> TASK TO COMPLETE: If a record below holds a picture, drop the picture and restate everything else word for word.

=====

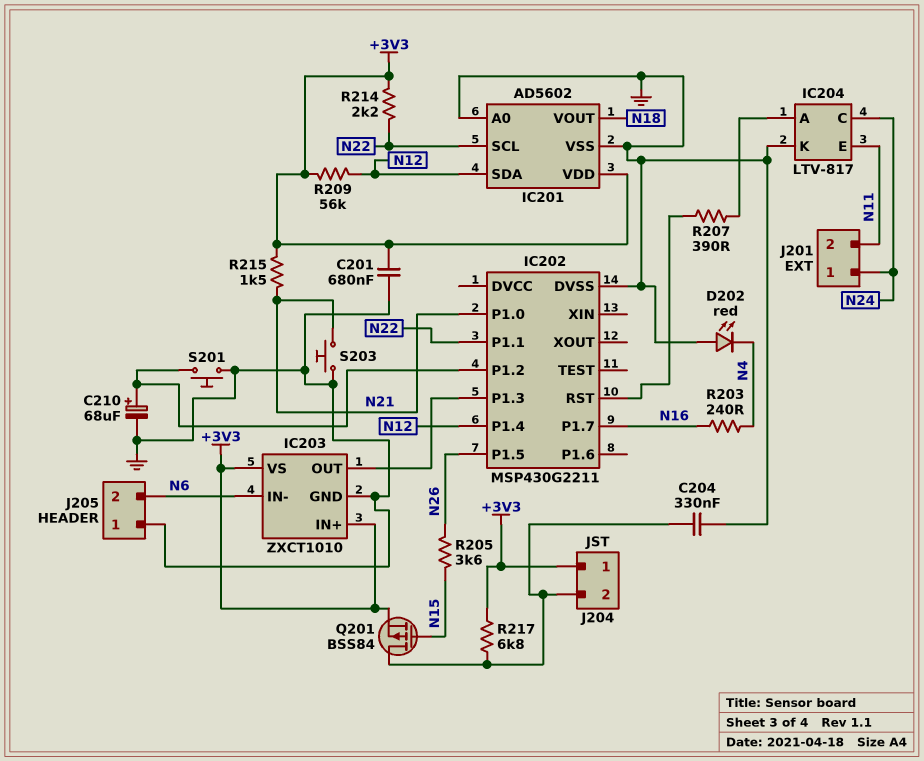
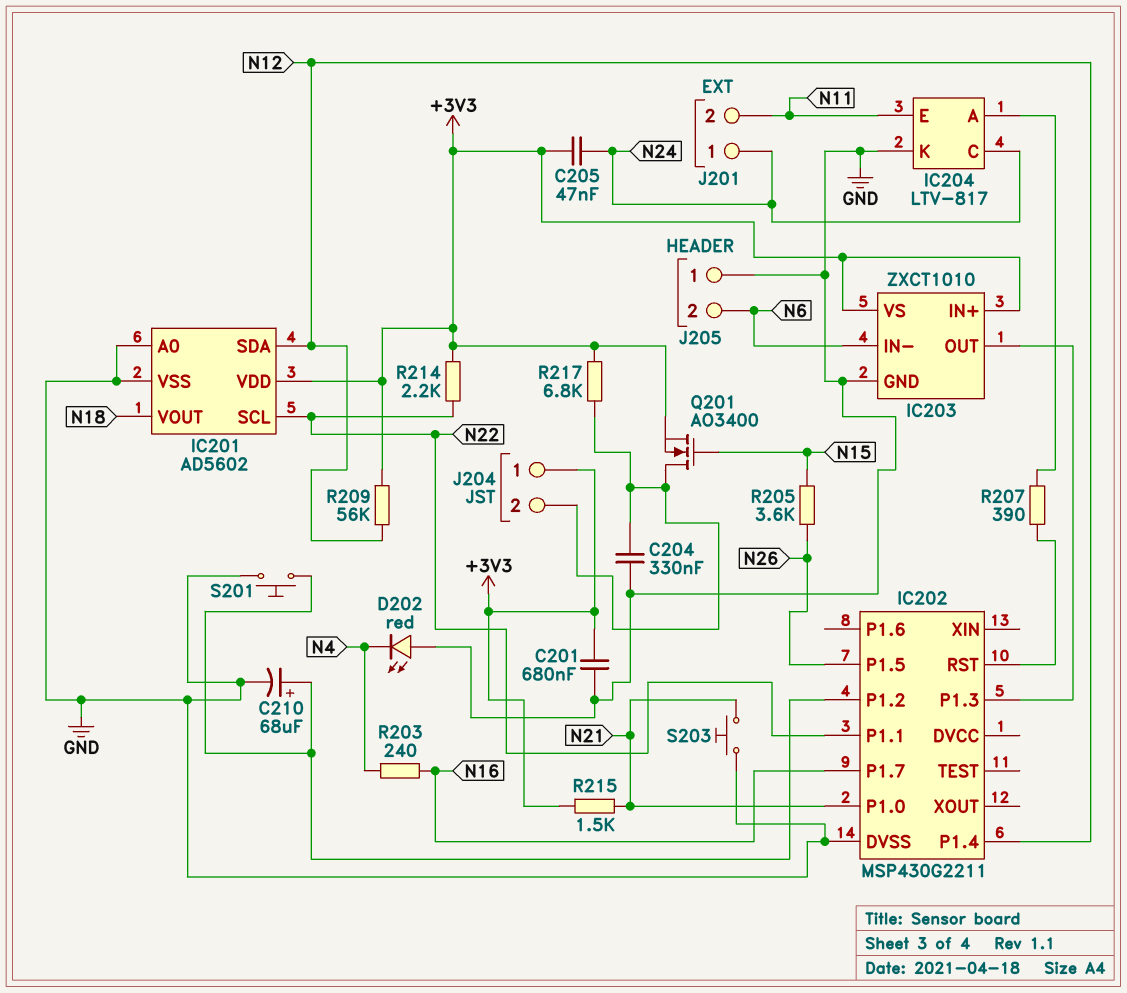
C205: none -> 47nF (+3V3, N24)
Q201: PMOS BSS84 (G N15, D J204/2, S +3V3) -> NMOS AO3400 (G N15, D J204/2, S +3V3)

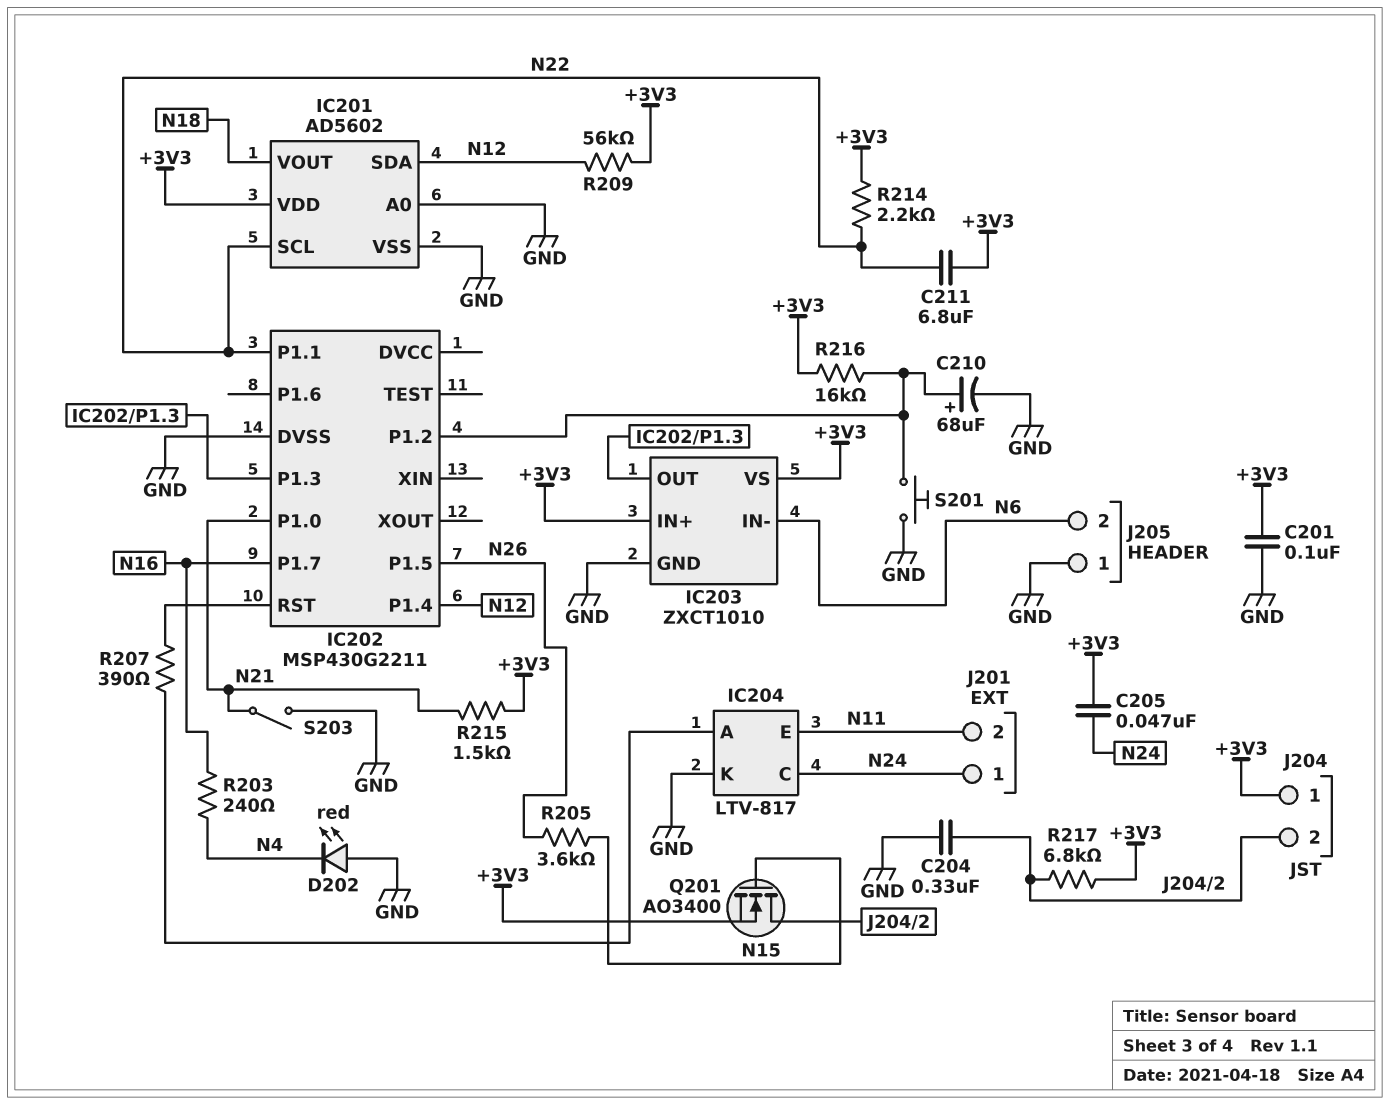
C201: 680nF (+3V3, GND) -> 100nF (+3V3, GND)
C211: none -> 6.8uF (+3V3, N22)
R216: none -> 16k (+3V3, IC202/P1.2)
S203: button (GND, N21) -> switch (GND, N21)

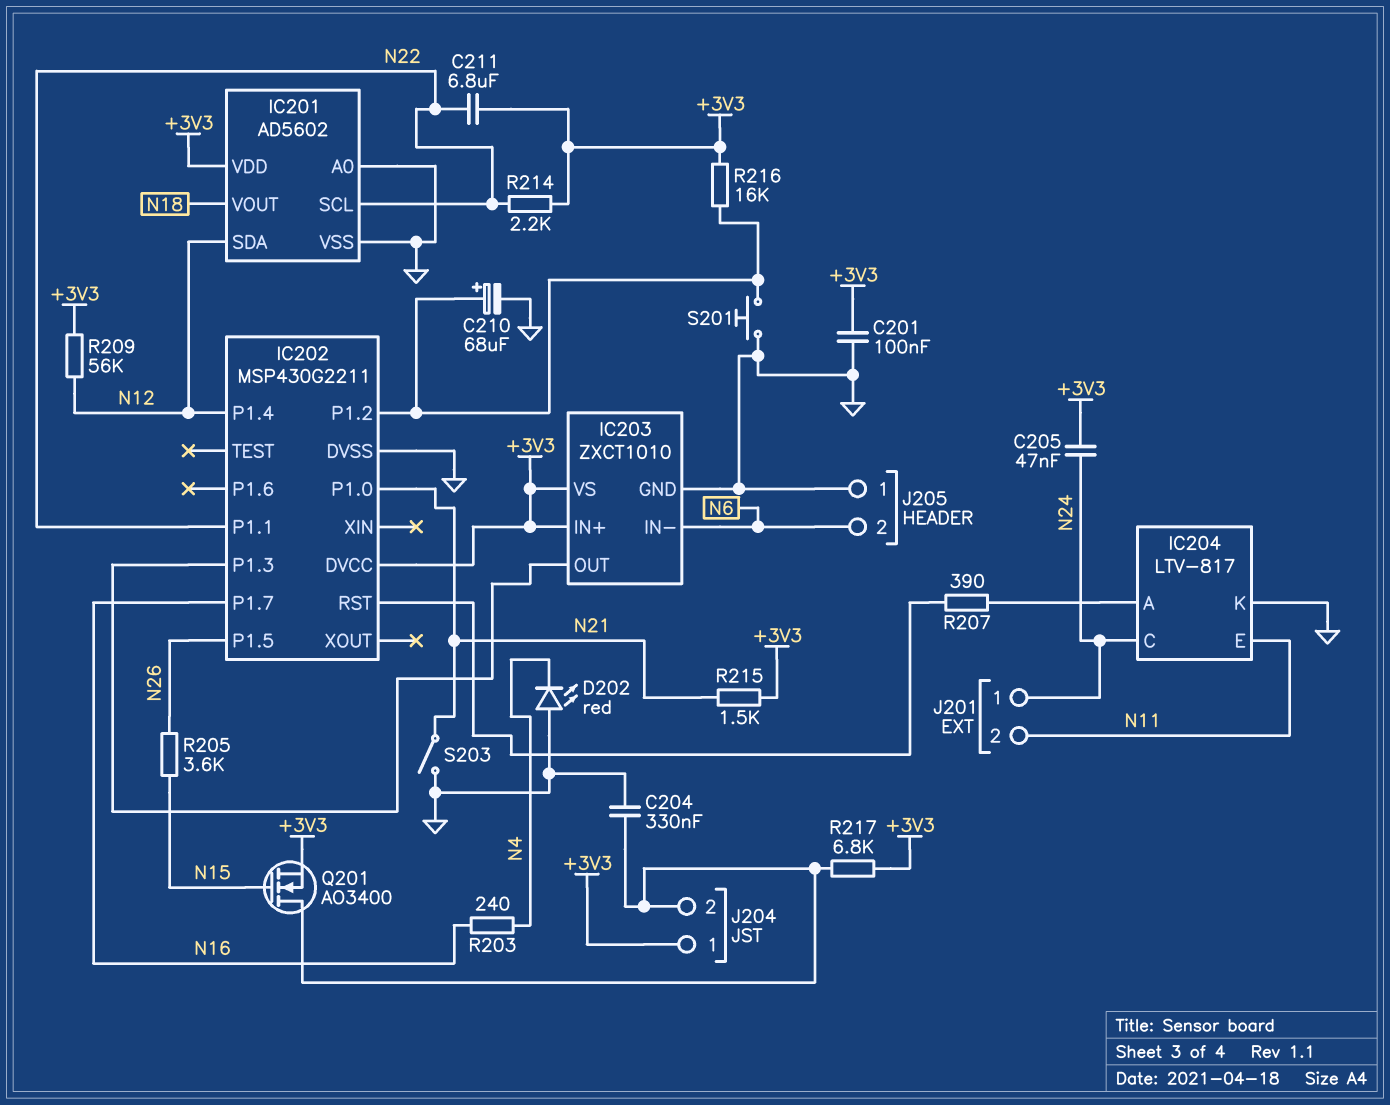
IC202 pin DVCC: none -> +3V3

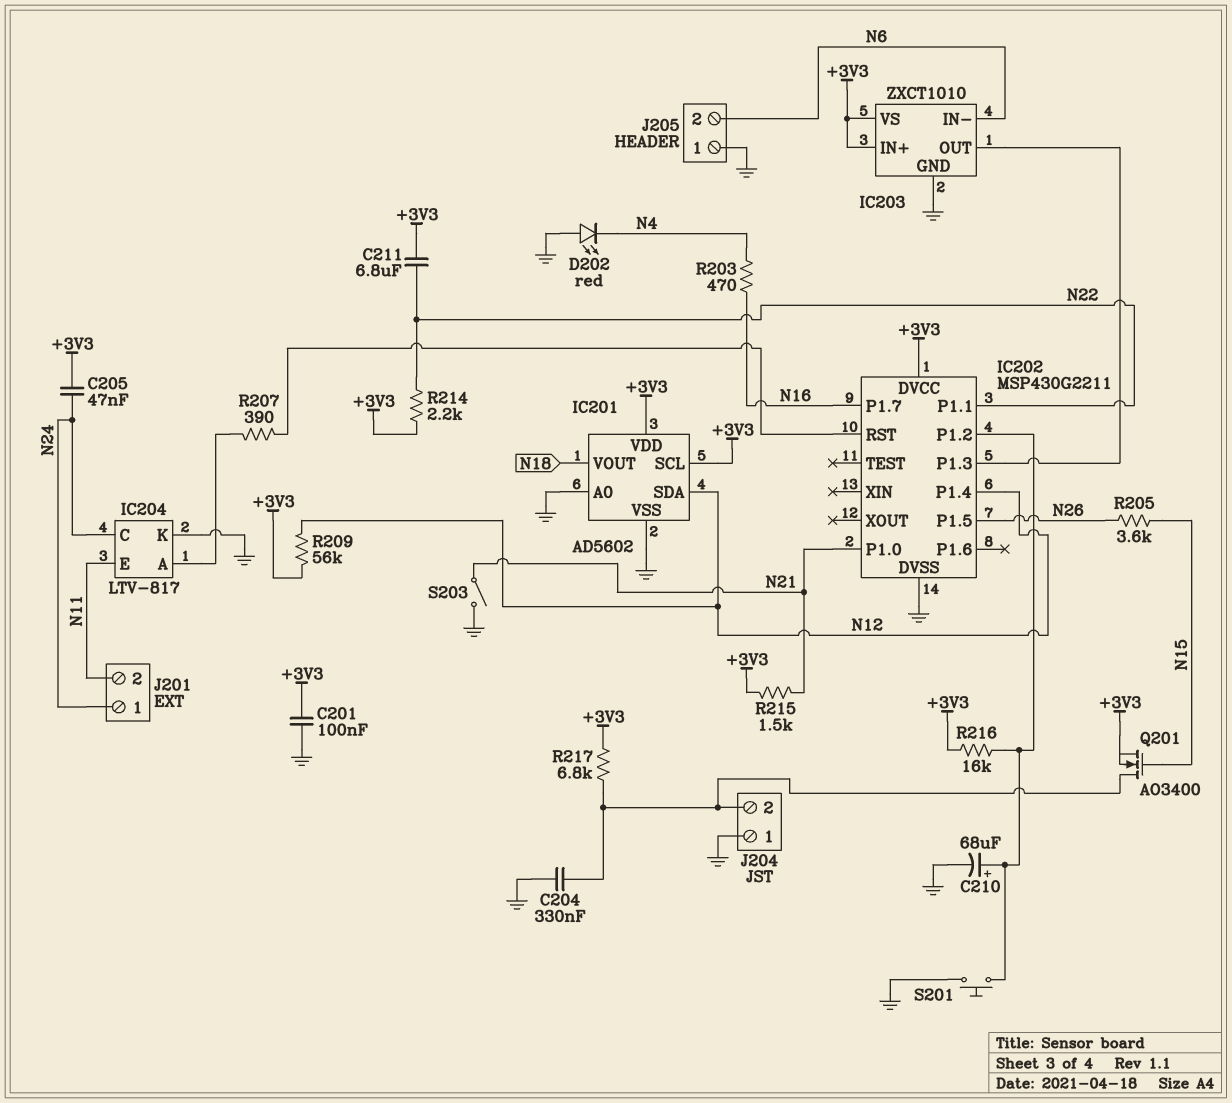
IC201 pin SCL: N22 -> +3V3
J204 pin 1: +3V3 -> GND
R203: 240 (N4, N16) -> 470 (N4, N16)

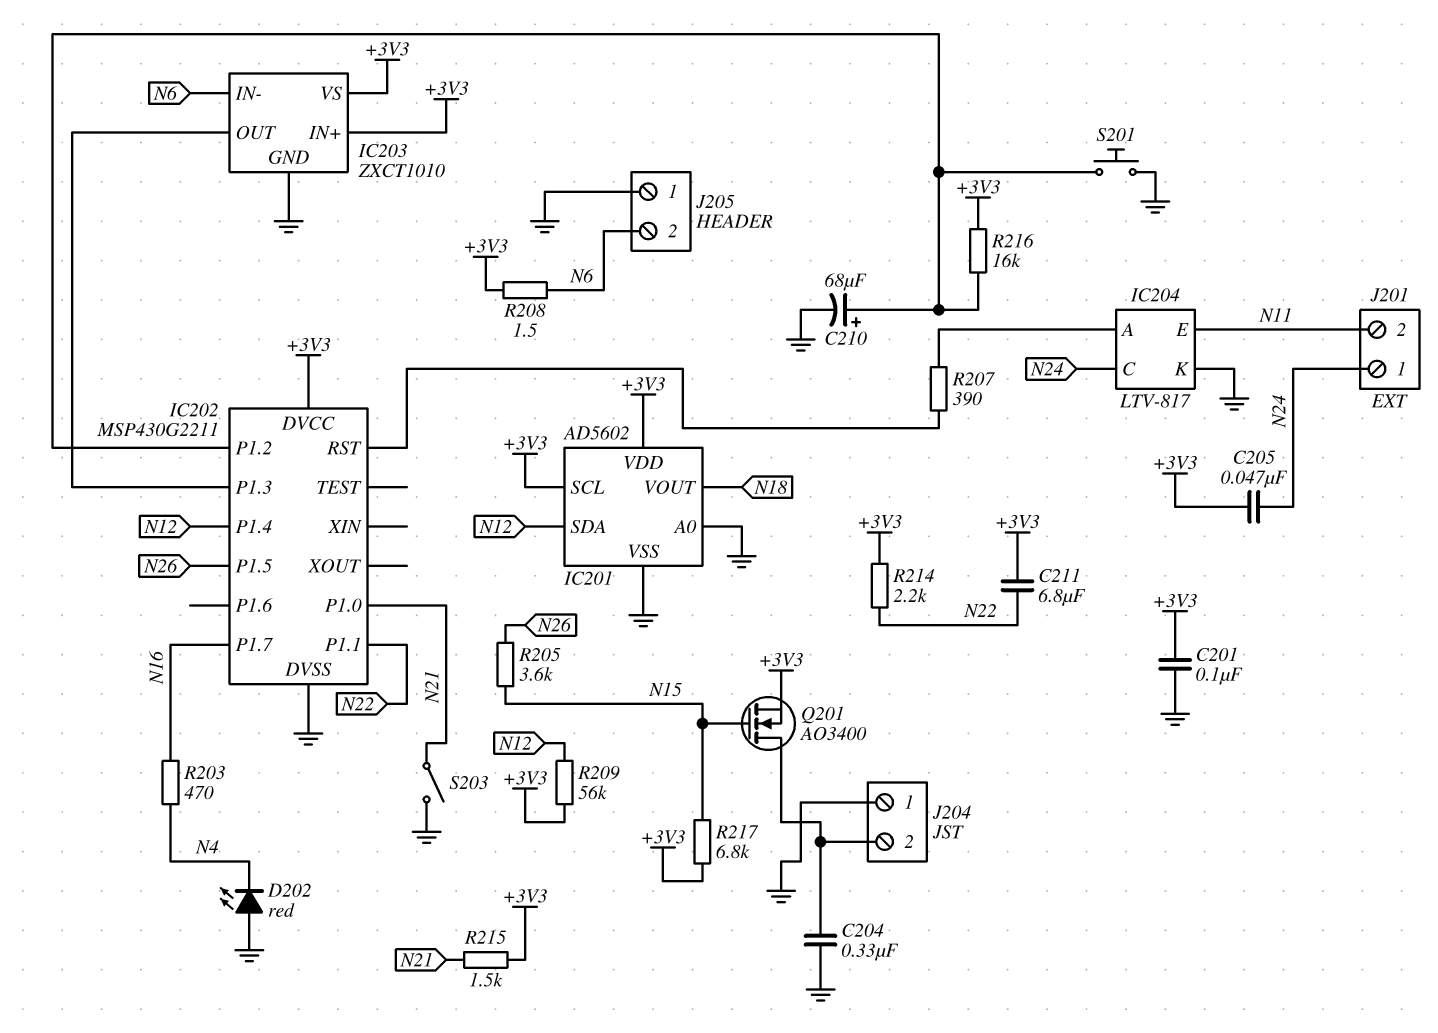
R208: none -> 1.5 (+3V3, N6)
R217: 6.8k (+3V3, J204/2) -> 6.8k (+3V3, N15)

=====

> WRITTEN SOLUTION:
C205: none -> 47nF (+3V3, N24)
Q201: PMOS BSS84 (G N15, D J204/2, S +3V3) -> NMOS AO3400 (G N15, D J204/2, S +3V3)

C201: 680nF (+3V3, GND) -> 100nF (+3V3, GND)
C211: none -> 6.8uF (+3V3, N22)
R216: none -> 16k (+3V3, IC202/P1.2)
S203: button (GND, N21) -> switch (GND, N21)

IC202 pin DVCC: none -> +3V3

IC201 pin SCL: N22 -> +3V3
J204 pin 1: +3V3 -> GND
R203: 240 (N4, N16) -> 470 (N4, N16)

R208: none -> 1.5 (+3V3, N6)
R217: 6.8k (+3V3, J204/2) -> 6.8k (+3V3, N15)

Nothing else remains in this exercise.